======== Data supplied ========

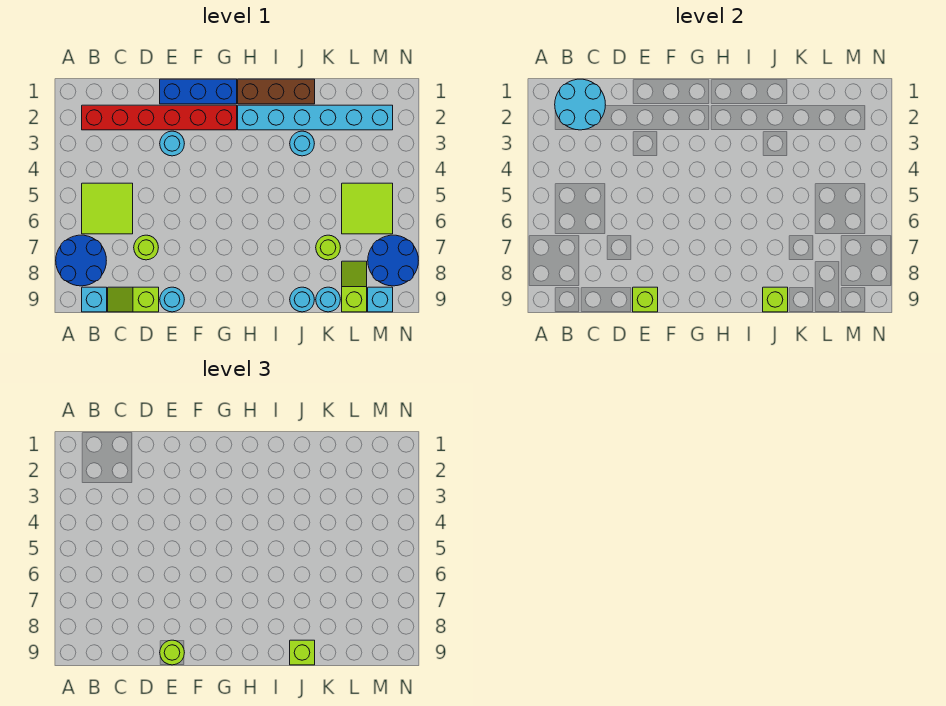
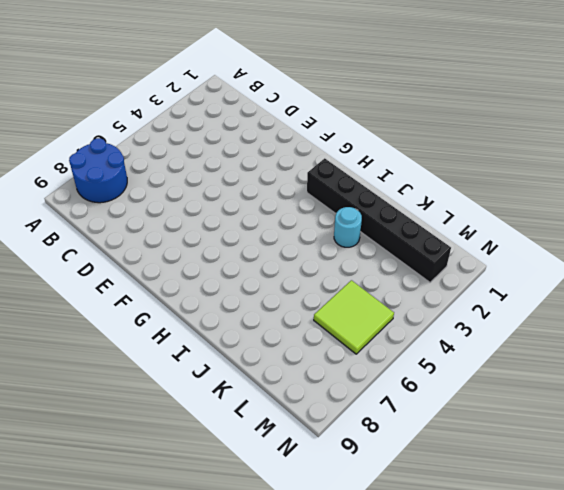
black brick H2:M2 level 1 -> cyan brick H2:M2 level 1
none -> red brick B2:G2 level 1
none -> lime tile B5:C6 level 1
none -> cyan brick B9 level 1

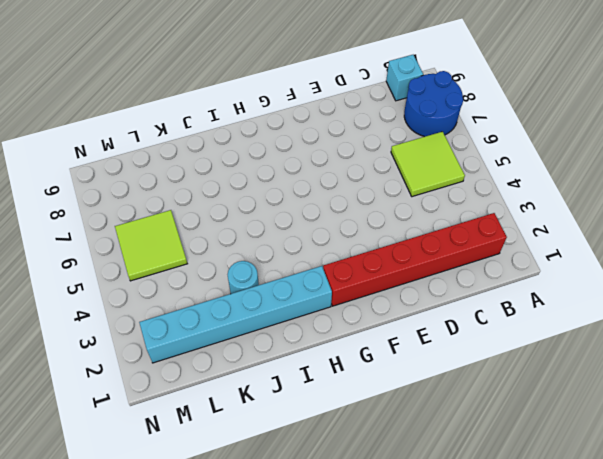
none -> lime slope C9:D9 level 1 top D
none -> lime round brick D7 level 1
none -> blue brick E1:G1 level 1

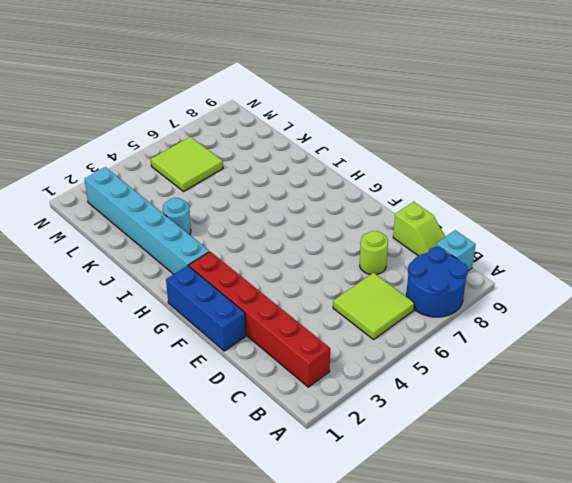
none -> cyan round brick E3 level 1
none -> cyan round brick E9 level 1
none -> brown brick H1:J1 level 1

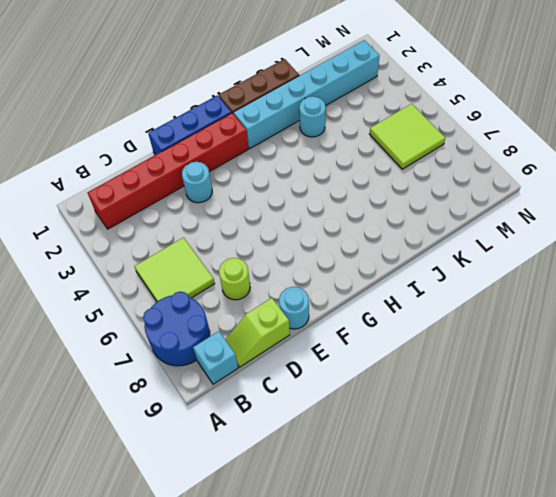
none -> cyan round brick J9 level 1
none -> lime round brick K7 level 1
none -> cyan round brick K9 level 1

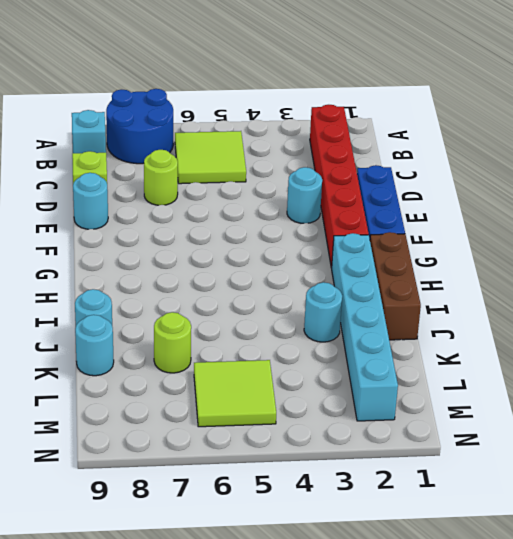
none -> lime slope L8:L9 level 1 top 9
none -> blue round brick M7:N8 level 1
none -> cyan brick M9 level 1

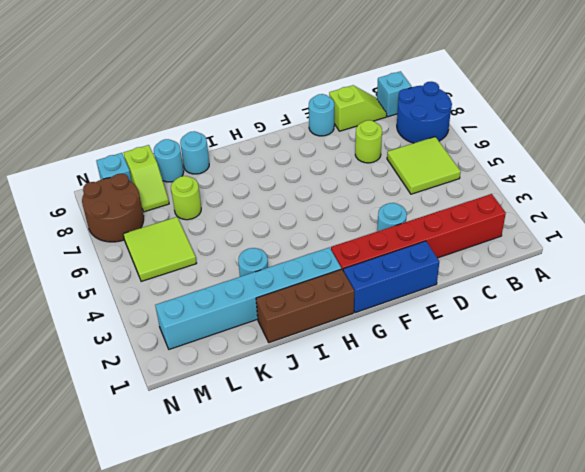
brown round brick M7:N8 level 1 -> blue round brick M7:N8 level 1
none -> cyan round brick B1:C2 level 2
none -> lime brick E9 level 2
none -> lime brick J9 level 2

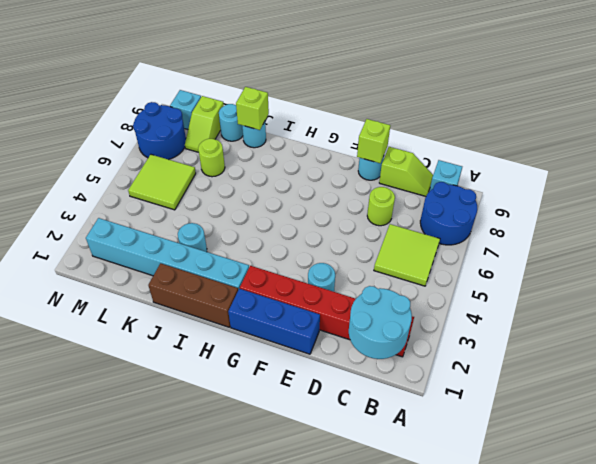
none -> lime round brick E9 level 3
none -> lime brick J9 level 3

========

Give back word for word the lines from the one containing "none -> cyan round brick B1:C2 level 2" through the final line of the data above. Pictures are to be left out.

none -> cyan round brick B1:C2 level 2
none -> lime brick E9 level 2
none -> lime brick J9 level 2

none -> lime round brick E9 level 3
none -> lime brick J9 level 3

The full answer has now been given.